Scan the entries for lines with the word "brown", then copy those lines.

DATA FOR REVIEW Start Marker

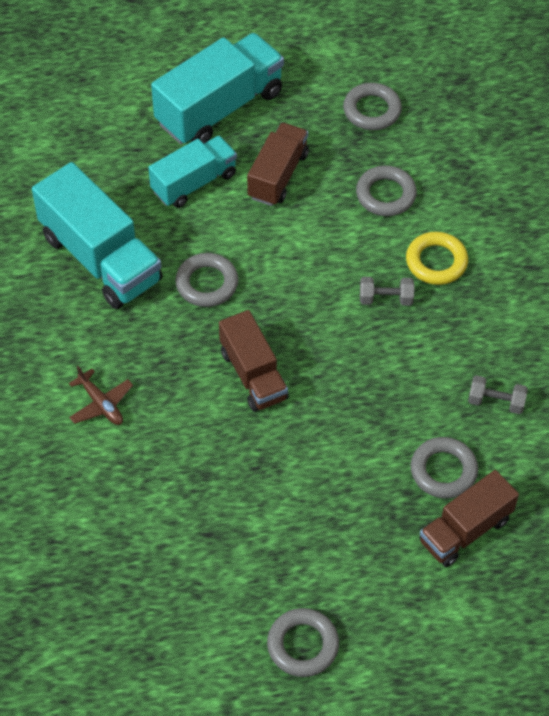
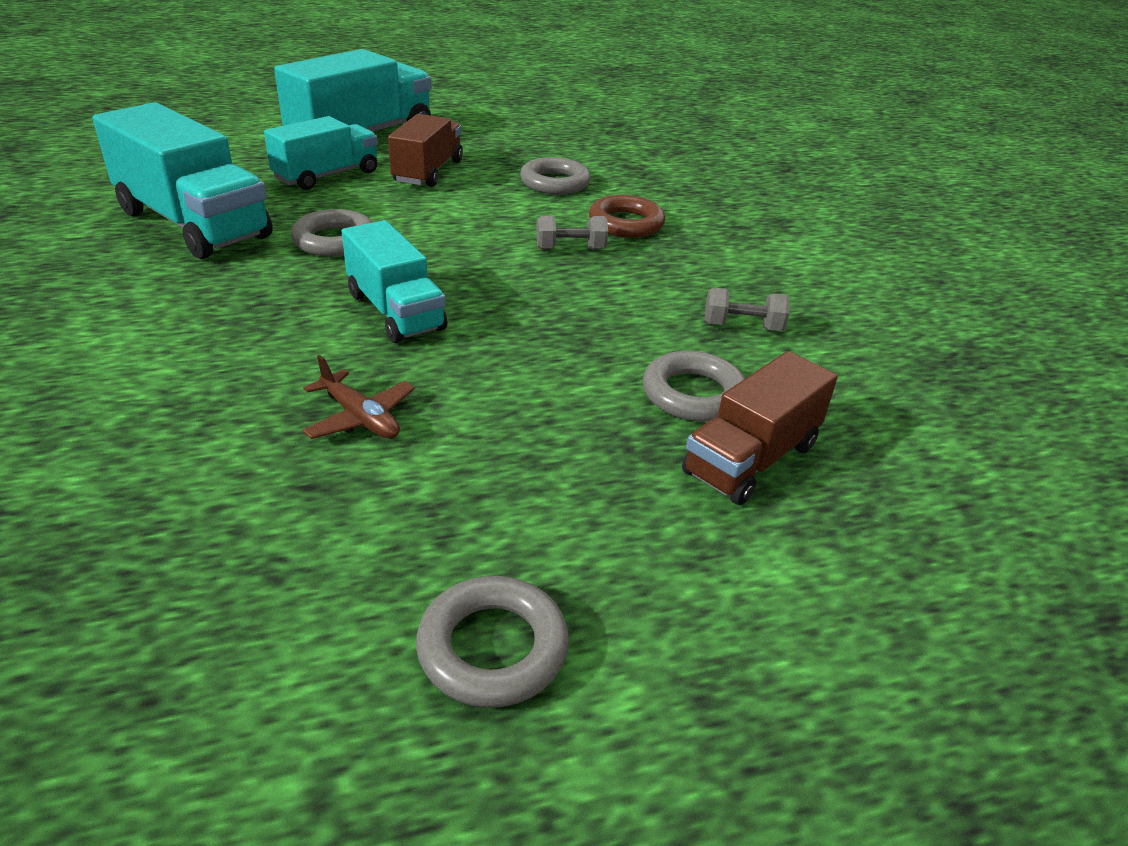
camera: 10 degrees left, 20 degrees down
(101, 404) = (153, 344): brown plane -> brown plane (360, 418)
(253, 375) = (395, 311): brown truck -> turquoise truck
(372, 110) = (529, 138): grey ring -> none
(436, 262) = (626, 223): yellow ring -> brown ring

DATA FOR REVIEW End Marker

# SOLUTION FOR THIS PROBLEM
(101, 404) = (153, 344): brown plane -> brown plane (360, 418)
(253, 375) = (395, 311): brown truck -> turquoise truck
(436, 262) = (626, 223): yellow ring -> brown ring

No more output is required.